## WHAT YOU SHOULD DO:
Could you reproduce the material below exactly, from the line containing "yellow brick G3 level" through its last line, and leave out everything else?

Segment Open

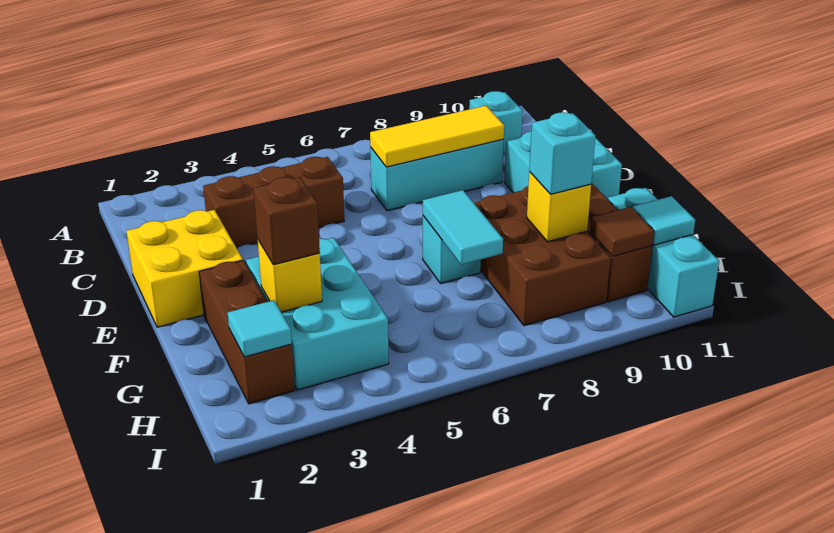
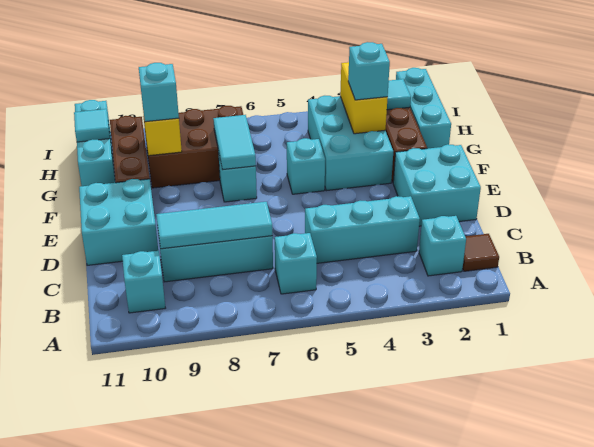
none -> cyan brick B2 level 1
none -> cyan brick B6 level 1
brown brick C3:C5 level 1 -> cyan brick C3:C5 level 1
yellow tile C7:C9 level 2 -> cyan tile C7:C9 level 2
yellow brick D1:E2 level 1 -> cyan brick D1:E2 level 1
none -> cyan brick F5 level 1
brown brick F8:H9 level 1 -> brown brick G7:H9 level 1
none -> cyan brick G1:I1 level 1
yellow brick G3 level 2 -> yellow brick G3:H3 level 2
brown brick G3 level 3 -> cyan brick G3 level 3
brown tile H10 level 2 -> brown tile B1 level 1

Segment Closed

## RESPONSE FOR THIS EXERCISE:
yellow brick G3 level 2 -> yellow brick G3:H3 level 2
brown brick G3 level 3 -> cyan brick G3 level 3
brown tile H10 level 2 -> brown tile B1 level 1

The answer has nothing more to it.